-------- Supplied information --------

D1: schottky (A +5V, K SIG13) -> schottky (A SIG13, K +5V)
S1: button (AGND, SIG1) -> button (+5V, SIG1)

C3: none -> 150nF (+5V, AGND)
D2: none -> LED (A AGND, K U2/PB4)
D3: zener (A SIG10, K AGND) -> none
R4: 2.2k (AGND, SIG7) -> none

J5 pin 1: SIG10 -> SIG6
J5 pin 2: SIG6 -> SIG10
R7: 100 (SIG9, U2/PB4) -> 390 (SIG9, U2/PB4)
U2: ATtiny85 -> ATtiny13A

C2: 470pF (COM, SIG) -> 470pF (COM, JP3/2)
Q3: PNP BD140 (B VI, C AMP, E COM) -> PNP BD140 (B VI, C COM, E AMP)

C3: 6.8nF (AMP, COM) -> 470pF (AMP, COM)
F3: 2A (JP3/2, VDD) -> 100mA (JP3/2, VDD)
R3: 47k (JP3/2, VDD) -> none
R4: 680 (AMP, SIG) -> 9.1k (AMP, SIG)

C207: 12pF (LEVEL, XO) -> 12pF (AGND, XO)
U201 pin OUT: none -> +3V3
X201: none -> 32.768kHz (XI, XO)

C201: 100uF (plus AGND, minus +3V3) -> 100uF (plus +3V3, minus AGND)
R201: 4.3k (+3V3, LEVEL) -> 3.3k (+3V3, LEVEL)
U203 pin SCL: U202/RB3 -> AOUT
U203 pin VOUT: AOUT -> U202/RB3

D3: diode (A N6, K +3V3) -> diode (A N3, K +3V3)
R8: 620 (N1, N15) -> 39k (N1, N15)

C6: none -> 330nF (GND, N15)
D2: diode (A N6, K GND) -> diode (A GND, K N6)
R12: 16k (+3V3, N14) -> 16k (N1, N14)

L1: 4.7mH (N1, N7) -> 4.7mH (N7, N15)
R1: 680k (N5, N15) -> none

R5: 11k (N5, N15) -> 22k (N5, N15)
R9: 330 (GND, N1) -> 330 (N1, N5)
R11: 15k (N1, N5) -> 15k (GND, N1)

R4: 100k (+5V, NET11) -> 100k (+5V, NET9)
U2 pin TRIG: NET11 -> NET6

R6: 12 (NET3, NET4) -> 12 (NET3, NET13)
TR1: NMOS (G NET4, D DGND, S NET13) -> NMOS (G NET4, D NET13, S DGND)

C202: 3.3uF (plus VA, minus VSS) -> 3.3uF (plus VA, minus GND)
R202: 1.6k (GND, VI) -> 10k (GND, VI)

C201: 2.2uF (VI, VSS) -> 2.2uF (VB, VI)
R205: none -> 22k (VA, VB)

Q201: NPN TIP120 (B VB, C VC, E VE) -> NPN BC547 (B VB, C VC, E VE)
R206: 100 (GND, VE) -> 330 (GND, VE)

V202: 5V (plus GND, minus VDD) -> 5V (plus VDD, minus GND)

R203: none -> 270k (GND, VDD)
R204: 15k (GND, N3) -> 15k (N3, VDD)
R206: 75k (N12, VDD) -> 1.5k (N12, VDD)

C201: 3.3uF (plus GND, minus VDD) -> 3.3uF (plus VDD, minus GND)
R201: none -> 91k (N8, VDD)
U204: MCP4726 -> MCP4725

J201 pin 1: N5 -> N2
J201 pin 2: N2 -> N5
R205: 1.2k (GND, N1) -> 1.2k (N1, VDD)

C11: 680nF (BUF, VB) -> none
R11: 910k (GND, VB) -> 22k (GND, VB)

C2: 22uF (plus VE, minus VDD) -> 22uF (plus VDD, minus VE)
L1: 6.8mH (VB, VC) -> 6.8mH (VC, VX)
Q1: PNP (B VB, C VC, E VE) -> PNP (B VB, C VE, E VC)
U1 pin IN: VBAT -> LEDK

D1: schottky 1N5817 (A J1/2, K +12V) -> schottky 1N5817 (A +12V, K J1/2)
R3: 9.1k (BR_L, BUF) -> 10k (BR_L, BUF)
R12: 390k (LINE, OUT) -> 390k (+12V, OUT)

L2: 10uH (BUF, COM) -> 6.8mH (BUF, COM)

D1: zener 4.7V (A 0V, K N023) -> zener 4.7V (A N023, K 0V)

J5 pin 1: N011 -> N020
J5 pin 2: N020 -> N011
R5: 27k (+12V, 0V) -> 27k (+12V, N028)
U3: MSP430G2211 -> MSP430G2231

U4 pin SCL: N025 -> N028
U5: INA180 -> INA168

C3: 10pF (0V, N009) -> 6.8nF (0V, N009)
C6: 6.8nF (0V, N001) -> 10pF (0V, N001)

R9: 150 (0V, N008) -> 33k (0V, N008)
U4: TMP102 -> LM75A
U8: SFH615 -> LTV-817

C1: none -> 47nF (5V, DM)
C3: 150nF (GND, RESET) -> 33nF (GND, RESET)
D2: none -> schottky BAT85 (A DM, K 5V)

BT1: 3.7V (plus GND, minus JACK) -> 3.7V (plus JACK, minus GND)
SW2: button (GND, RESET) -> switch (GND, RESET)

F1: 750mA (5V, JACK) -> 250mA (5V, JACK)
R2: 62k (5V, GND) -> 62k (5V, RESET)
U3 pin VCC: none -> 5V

--------

From the listing above, reproduce all the lines exactly.

D1: schottky (A +5V, K SIG13) -> schottky (A SIG13, K +5V)
S1: button (AGND, SIG1) -> button (+5V, SIG1)

C3: none -> 150nF (+5V, AGND)
D2: none -> LED (A AGND, K U2/PB4)
D3: zener (A SIG10, K AGND) -> none
R4: 2.2k (AGND, SIG7) -> none

J5 pin 1: SIG10 -> SIG6
J5 pin 2: SIG6 -> SIG10
R7: 100 (SIG9, U2/PB4) -> 390 (SIG9, U2/PB4)
U2: ATtiny85 -> ATtiny13A

C2: 470pF (COM, SIG) -> 470pF (COM, JP3/2)
Q3: PNP BD140 (B VI, C AMP, E COM) -> PNP BD140 (B VI, C COM, E AMP)

C3: 6.8nF (AMP, COM) -> 470pF (AMP, COM)
F3: 2A (JP3/2, VDD) -> 100mA (JP3/2, VDD)
R3: 47k (JP3/2, VDD) -> none
R4: 680 (AMP, SIG) -> 9.1k (AMP, SIG)

C207: 12pF (LEVEL, XO) -> 12pF (AGND, XO)
U201 pin OUT: none -> +3V3
X201: none -> 32.768kHz (XI, XO)

C201: 100uF (plus AGND, minus +3V3) -> 100uF (plus +3V3, minus AGND)
R201: 4.3k (+3V3, LEVEL) -> 3.3k (+3V3, LEVEL)
U203 pin SCL: U202/RB3 -> AOUT
U203 pin VOUT: AOUT -> U202/RB3

D3: diode (A N6, K +3V3) -> diode (A N3, K +3V3)
R8: 620 (N1, N15) -> 39k (N1, N15)

C6: none -> 330nF (GND, N15)
D2: diode (A N6, K GND) -> diode (A GND, K N6)
R12: 16k (+3V3, N14) -> 16k (N1, N14)

L1: 4.7mH (N1, N7) -> 4.7mH (N7, N15)
R1: 680k (N5, N15) -> none

R5: 11k (N5, N15) -> 22k (N5, N15)
R9: 330 (GND, N1) -> 330 (N1, N5)
R11: 15k (N1, N5) -> 15k (GND, N1)

R4: 100k (+5V, NET11) -> 100k (+5V, NET9)
U2 pin TRIG: NET11 -> NET6

R6: 12 (NET3, NET4) -> 12 (NET3, NET13)
TR1: NMOS (G NET4, D DGND, S NET13) -> NMOS (G NET4, D NET13, S DGND)

C202: 3.3uF (plus VA, minus VSS) -> 3.3uF (plus VA, minus GND)
R202: 1.6k (GND, VI) -> 10k (GND, VI)

C201: 2.2uF (VI, VSS) -> 2.2uF (VB, VI)
R205: none -> 22k (VA, VB)

Q201: NPN TIP120 (B VB, C VC, E VE) -> NPN BC547 (B VB, C VC, E VE)
R206: 100 (GND, VE) -> 330 (GND, VE)

V202: 5V (plus GND, minus VDD) -> 5V (plus VDD, minus GND)

R203: none -> 270k (GND, VDD)
R204: 15k (GND, N3) -> 15k (N3, VDD)
R206: 75k (N12, VDD) -> 1.5k (N12, VDD)

C201: 3.3uF (plus GND, minus VDD) -> 3.3uF (plus VDD, minus GND)
R201: none -> 91k (N8, VDD)
U204: MCP4726 -> MCP4725

J201 pin 1: N5 -> N2
J201 pin 2: N2 -> N5
R205: 1.2k (GND, N1) -> 1.2k (N1, VDD)

C11: 680nF (BUF, VB) -> none
R11: 910k (GND, VB) -> 22k (GND, VB)

C2: 22uF (plus VE, minus VDD) -> 22uF (plus VDD, minus VE)
L1: 6.8mH (VB, VC) -> 6.8mH (VC, VX)
Q1: PNP (B VB, C VC, E VE) -> PNP (B VB, C VE, E VC)
U1 pin IN: VBAT -> LEDK

D1: schottky 1N5817 (A J1/2, K +12V) -> schottky 1N5817 (A +12V, K J1/2)
R3: 9.1k (BR_L, BUF) -> 10k (BR_L, BUF)
R12: 390k (LINE, OUT) -> 390k (+12V, OUT)

L2: 10uH (BUF, COM) -> 6.8mH (BUF, COM)

D1: zener 4.7V (A 0V, K N023) -> zener 4.7V (A N023, K 0V)

J5 pin 1: N011 -> N020
J5 pin 2: N020 -> N011
R5: 27k (+12V, 0V) -> 27k (+12V, N028)
U3: MSP430G2211 -> MSP430G2231

U4 pin SCL: N025 -> N028
U5: INA180 -> INA168

C3: 10pF (0V, N009) -> 6.8nF (0V, N009)
C6: 6.8nF (0V, N001) -> 10pF (0V, N001)

R9: 150 (0V, N008) -> 33k (0V, N008)
U4: TMP102 -> LM75A
U8: SFH615 -> LTV-817

C1: none -> 47nF (5V, DM)
C3: 150nF (GND, RESET) -> 33nF (GND, RESET)
D2: none -> schottky BAT85 (A DM, K 5V)

BT1: 3.7V (plus GND, minus JACK) -> 3.7V (plus JACK, minus GND)
SW2: button (GND, RESET) -> switch (GND, RESET)

F1: 750mA (5V, JACK) -> 250mA (5V, JACK)
R2: 62k (5V, GND) -> 62k (5V, RESET)
U3 pin VCC: none -> 5V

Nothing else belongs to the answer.